TASK DESCRIPTION ▸ Count, please, the lines in the listing below that contain "rose", and reply with the count only.

═══ MATERIAL PROVIDED

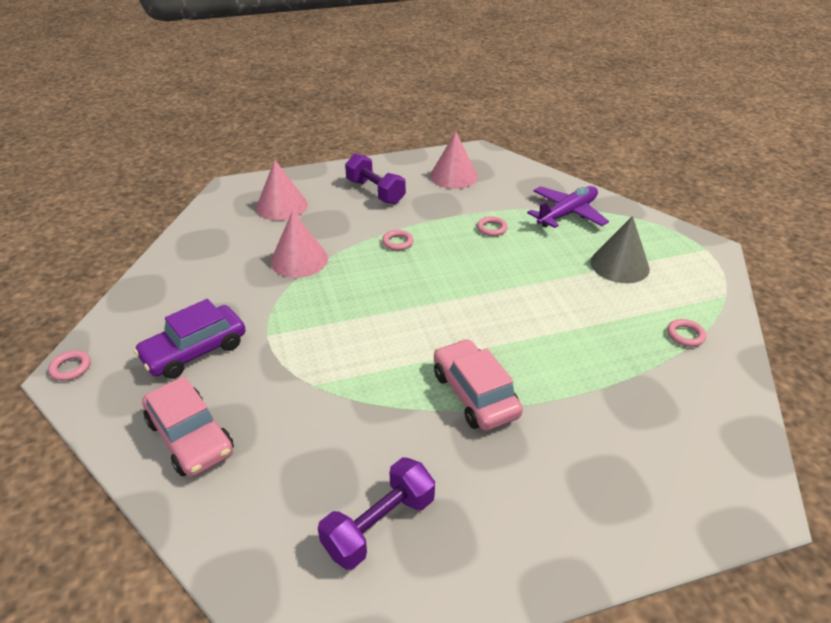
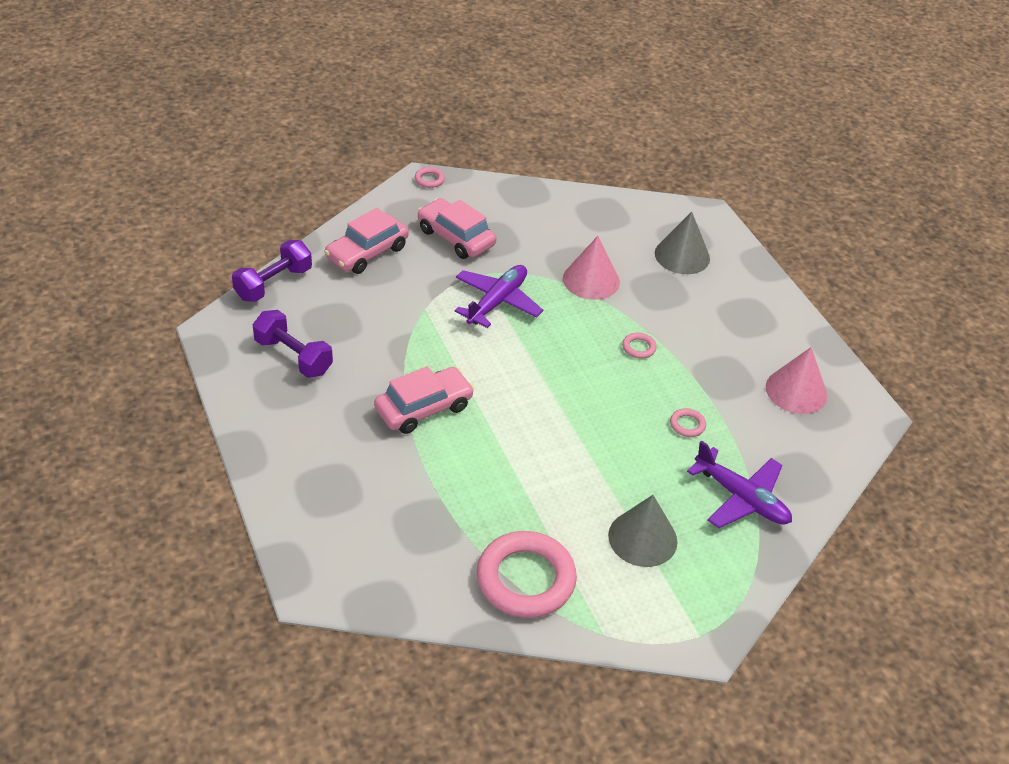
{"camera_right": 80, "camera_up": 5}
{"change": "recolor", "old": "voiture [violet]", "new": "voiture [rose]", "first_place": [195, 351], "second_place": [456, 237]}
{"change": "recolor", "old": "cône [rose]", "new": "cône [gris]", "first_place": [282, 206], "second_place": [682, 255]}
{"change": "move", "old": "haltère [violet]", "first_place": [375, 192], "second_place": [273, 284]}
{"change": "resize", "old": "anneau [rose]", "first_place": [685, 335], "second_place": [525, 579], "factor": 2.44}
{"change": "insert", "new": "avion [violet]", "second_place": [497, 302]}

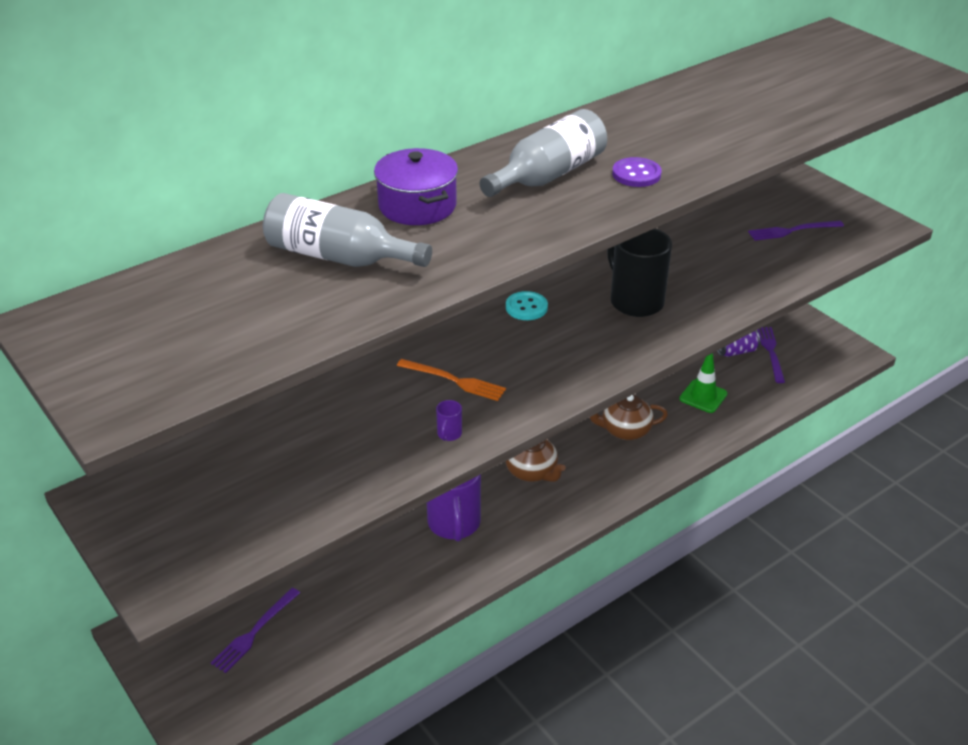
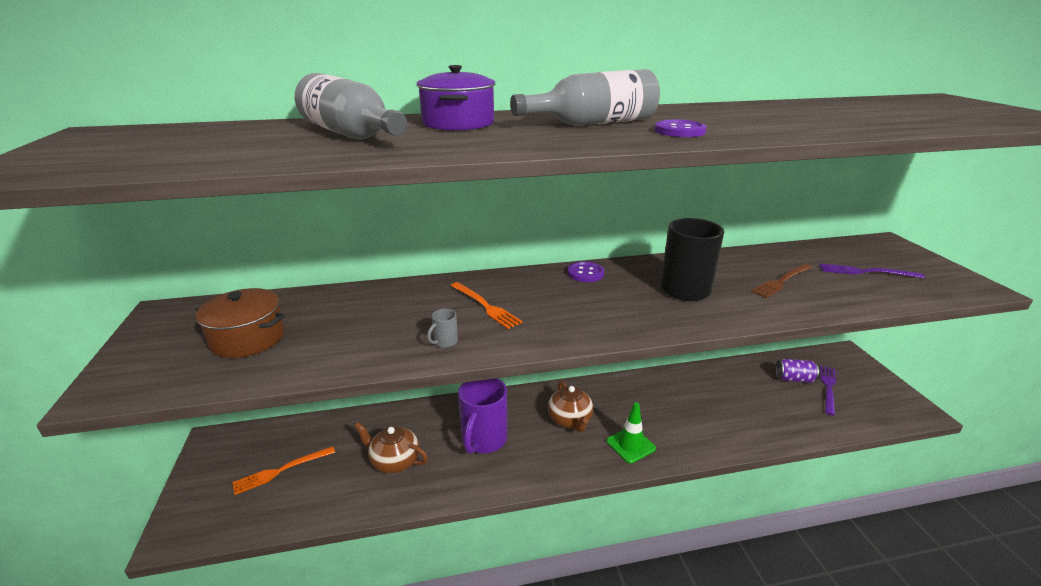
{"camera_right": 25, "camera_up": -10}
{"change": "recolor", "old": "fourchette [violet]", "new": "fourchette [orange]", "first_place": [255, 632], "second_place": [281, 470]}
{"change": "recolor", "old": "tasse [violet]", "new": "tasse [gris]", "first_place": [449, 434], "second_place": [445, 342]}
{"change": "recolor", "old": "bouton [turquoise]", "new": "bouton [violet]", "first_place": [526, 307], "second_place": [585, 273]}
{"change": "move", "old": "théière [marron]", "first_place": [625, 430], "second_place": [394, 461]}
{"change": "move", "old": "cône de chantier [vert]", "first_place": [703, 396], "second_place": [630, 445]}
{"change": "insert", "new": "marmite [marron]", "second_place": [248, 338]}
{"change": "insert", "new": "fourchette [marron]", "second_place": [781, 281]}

══════
═══ MATERIAL PROVIDED

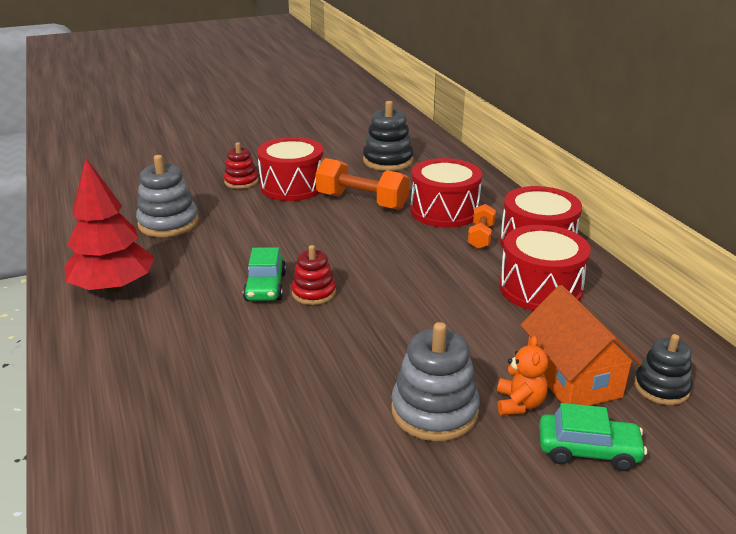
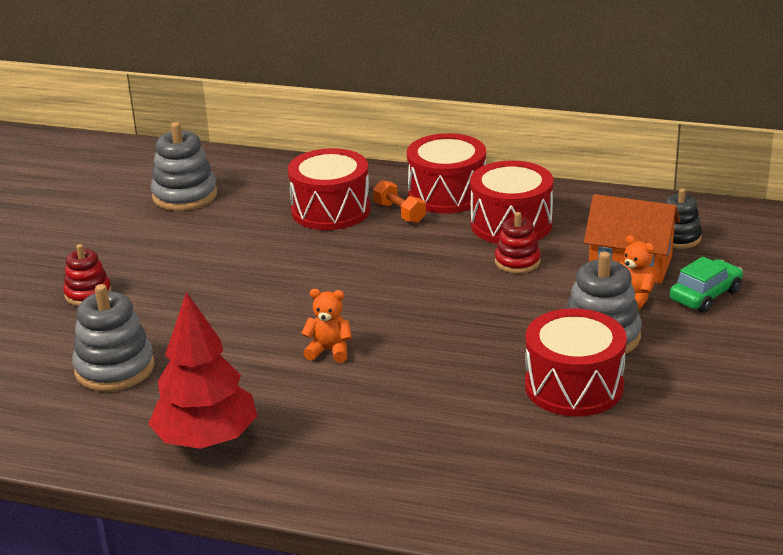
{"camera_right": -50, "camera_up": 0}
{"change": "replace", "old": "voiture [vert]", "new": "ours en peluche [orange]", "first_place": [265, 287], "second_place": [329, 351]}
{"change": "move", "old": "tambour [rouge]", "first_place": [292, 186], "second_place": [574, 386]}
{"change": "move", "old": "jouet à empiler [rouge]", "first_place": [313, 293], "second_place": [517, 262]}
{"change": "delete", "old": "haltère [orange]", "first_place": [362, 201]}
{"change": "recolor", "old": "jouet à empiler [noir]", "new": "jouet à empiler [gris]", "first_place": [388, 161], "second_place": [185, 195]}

══════

SOLUTION TO THIS TASK ▸ 3